-------- AVAILABLE DATA --------

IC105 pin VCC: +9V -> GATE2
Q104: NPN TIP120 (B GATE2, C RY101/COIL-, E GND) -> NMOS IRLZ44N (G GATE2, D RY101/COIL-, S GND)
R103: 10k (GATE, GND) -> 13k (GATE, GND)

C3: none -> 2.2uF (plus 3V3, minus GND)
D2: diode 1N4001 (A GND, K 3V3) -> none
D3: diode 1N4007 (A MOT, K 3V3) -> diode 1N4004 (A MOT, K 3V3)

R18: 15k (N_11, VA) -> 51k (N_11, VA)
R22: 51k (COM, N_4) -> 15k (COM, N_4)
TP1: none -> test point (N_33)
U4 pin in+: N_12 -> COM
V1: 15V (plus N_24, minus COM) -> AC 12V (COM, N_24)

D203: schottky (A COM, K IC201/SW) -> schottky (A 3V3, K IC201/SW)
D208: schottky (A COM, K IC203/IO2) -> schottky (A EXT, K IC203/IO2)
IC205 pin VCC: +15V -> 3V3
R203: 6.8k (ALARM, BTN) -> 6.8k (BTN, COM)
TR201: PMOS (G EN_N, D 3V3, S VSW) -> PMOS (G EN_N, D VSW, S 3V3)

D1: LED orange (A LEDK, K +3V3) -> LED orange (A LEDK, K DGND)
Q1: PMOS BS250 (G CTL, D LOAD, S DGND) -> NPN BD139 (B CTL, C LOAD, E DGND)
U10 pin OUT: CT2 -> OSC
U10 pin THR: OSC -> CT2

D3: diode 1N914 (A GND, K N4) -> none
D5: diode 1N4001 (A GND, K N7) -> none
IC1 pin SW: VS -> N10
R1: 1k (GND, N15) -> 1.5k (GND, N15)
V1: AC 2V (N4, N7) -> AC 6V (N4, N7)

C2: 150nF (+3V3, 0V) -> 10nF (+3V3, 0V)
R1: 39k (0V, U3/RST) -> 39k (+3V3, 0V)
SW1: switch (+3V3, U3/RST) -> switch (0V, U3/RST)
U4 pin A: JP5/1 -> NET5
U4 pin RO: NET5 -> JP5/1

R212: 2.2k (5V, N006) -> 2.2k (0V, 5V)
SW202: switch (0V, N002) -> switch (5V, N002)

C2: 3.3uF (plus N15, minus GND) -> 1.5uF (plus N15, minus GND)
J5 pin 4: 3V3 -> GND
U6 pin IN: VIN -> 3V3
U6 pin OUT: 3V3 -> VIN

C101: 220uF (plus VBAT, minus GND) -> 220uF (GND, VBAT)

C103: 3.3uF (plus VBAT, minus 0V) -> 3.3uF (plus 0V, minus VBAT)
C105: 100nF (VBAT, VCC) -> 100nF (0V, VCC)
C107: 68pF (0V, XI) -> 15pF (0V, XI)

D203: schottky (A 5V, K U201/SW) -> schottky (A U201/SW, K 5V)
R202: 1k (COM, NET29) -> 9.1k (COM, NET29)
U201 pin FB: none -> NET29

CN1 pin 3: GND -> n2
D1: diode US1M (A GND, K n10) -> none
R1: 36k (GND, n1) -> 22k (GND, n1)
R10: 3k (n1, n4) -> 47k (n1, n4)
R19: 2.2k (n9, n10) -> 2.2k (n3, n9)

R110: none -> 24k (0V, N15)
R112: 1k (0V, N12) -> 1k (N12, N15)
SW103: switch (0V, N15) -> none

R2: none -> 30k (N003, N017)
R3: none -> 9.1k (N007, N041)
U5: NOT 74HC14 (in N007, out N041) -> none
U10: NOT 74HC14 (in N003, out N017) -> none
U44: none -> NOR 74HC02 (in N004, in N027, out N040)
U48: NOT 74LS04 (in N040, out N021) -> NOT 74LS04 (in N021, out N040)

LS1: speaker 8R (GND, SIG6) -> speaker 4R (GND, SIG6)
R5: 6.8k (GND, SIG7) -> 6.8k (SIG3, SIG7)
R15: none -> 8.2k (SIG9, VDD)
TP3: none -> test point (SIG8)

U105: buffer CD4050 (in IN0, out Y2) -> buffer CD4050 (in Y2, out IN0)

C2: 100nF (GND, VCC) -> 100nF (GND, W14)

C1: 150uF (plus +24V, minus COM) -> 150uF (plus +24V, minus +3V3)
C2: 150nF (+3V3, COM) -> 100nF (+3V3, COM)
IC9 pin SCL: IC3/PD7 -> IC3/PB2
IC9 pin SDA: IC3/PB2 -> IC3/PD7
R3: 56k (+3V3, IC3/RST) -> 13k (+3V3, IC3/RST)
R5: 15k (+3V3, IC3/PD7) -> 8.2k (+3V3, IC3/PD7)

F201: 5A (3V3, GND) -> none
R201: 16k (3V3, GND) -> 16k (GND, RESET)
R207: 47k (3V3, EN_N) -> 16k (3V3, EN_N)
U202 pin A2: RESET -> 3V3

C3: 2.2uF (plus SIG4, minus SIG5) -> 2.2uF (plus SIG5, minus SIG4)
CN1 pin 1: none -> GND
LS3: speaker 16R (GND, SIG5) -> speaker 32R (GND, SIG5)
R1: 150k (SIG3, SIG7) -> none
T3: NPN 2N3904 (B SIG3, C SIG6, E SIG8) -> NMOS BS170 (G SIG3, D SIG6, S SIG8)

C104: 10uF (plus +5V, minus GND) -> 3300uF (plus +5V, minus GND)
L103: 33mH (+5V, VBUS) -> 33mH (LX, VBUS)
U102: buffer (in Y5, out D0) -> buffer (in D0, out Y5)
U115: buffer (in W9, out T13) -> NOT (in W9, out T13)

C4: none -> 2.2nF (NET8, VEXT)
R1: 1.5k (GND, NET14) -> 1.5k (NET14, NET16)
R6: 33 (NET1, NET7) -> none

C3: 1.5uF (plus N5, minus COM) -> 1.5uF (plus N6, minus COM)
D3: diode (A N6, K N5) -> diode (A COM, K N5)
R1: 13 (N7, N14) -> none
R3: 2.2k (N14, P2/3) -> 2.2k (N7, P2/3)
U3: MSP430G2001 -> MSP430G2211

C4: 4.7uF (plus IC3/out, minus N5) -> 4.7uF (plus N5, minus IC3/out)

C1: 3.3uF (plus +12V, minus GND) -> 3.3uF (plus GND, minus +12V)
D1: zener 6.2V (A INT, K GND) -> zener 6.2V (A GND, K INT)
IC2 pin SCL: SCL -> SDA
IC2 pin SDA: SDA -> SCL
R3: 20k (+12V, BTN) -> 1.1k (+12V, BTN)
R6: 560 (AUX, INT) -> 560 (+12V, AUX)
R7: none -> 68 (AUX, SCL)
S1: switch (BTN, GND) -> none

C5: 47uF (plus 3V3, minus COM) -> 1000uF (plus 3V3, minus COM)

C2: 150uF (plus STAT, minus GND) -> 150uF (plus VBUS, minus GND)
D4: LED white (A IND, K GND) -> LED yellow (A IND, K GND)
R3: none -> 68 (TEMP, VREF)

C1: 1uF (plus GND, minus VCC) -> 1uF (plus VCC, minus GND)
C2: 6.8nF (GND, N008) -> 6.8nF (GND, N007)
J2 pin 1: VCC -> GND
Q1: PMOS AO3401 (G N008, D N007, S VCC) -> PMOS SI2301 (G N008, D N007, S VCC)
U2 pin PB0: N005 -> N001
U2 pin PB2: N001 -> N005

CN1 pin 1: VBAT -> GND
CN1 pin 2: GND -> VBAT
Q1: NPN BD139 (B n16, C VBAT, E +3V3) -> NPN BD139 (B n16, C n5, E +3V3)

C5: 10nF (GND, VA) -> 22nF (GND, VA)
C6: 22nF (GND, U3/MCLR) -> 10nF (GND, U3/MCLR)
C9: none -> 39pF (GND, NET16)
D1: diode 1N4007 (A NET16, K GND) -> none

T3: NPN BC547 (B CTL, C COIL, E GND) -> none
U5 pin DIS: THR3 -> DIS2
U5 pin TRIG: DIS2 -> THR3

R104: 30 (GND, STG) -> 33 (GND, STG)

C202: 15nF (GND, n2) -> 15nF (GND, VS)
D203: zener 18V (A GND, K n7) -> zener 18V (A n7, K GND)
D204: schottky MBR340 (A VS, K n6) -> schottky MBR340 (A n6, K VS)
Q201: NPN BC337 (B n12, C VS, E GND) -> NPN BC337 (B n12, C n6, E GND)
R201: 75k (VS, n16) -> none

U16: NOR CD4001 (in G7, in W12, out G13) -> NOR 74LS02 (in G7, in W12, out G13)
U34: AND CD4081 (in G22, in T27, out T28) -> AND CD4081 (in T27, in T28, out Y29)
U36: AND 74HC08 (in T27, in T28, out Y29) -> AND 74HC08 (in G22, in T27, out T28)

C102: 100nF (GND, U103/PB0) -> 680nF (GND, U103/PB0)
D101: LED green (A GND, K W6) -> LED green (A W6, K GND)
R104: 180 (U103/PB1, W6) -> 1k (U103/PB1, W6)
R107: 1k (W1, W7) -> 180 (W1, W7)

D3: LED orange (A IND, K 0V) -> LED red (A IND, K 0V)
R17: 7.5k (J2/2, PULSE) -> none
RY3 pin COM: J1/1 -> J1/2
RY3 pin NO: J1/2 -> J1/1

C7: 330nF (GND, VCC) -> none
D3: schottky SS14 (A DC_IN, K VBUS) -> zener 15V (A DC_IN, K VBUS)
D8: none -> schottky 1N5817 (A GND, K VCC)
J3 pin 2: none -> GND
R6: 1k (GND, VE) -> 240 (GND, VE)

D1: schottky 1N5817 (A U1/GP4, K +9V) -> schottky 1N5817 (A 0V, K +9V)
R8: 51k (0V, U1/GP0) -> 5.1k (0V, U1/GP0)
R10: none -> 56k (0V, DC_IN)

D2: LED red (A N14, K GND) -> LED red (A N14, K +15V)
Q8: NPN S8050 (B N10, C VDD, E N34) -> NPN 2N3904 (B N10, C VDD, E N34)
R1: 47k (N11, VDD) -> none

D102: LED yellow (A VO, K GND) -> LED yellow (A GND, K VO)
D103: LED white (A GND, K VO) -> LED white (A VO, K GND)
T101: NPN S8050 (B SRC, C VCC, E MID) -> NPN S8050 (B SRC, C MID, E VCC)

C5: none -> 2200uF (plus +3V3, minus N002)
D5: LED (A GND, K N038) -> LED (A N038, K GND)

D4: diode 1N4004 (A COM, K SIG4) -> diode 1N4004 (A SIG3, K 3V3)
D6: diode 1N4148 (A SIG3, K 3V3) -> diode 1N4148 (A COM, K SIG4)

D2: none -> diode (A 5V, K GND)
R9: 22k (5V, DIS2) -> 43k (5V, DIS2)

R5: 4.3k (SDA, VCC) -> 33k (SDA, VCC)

--------

TO DO: Please copy the lines in the records above between the one holding "CN1 pin 3: GND -> n2" and the one holding "U5: NOT 74HC14 (in N007, out N041) -> none", inclusive, exactly and with no other line.

OUTPUT FOR THIS TASK:
CN1 pin 3: GND -> n2
D1: diode US1M (A GND, K n10) -> none
R1: 36k (GND, n1) -> 22k (GND, n1)
R10: 3k (n1, n4) -> 47k (n1, n4)
R19: 2.2k (n9, n10) -> 2.2k (n3, n9)

R110: none -> 24k (0V, N15)
R112: 1k (0V, N12) -> 1k (N12, N15)
SW103: switch (0V, N15) -> none

R2: none -> 30k (N003, N017)
R3: none -> 9.1k (N007, N041)
U5: NOT 74HC14 (in N007, out N041) -> none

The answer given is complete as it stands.